-------- Stored data --------
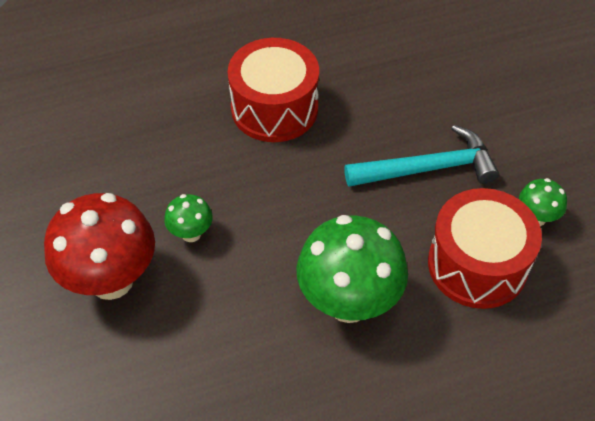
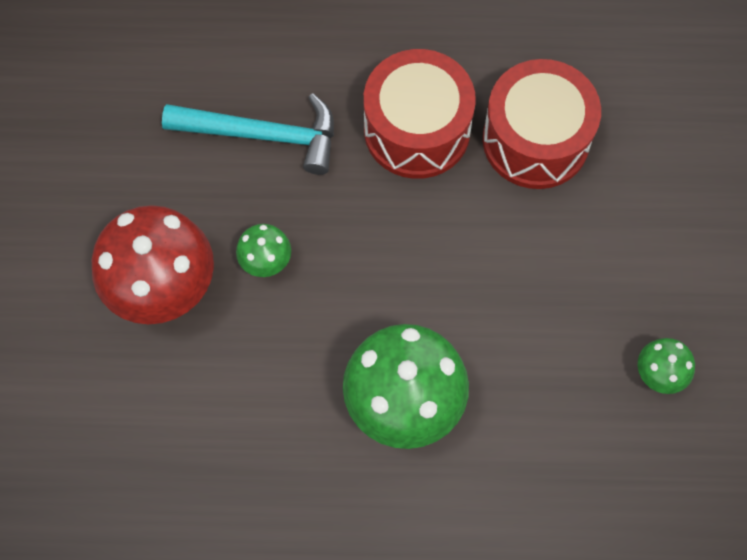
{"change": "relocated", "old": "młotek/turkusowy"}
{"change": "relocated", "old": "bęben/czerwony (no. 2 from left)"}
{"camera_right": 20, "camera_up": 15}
--------
[About this exercise]:
Scan the listing for the word "relocated". Copy every line in which it appears.

[Result of this exercise]:
{"change": "relocated", "old": "młotek/turkusowy"}
{"change": "relocated", "old": "bęben/czerwony (no. 2 from left)"}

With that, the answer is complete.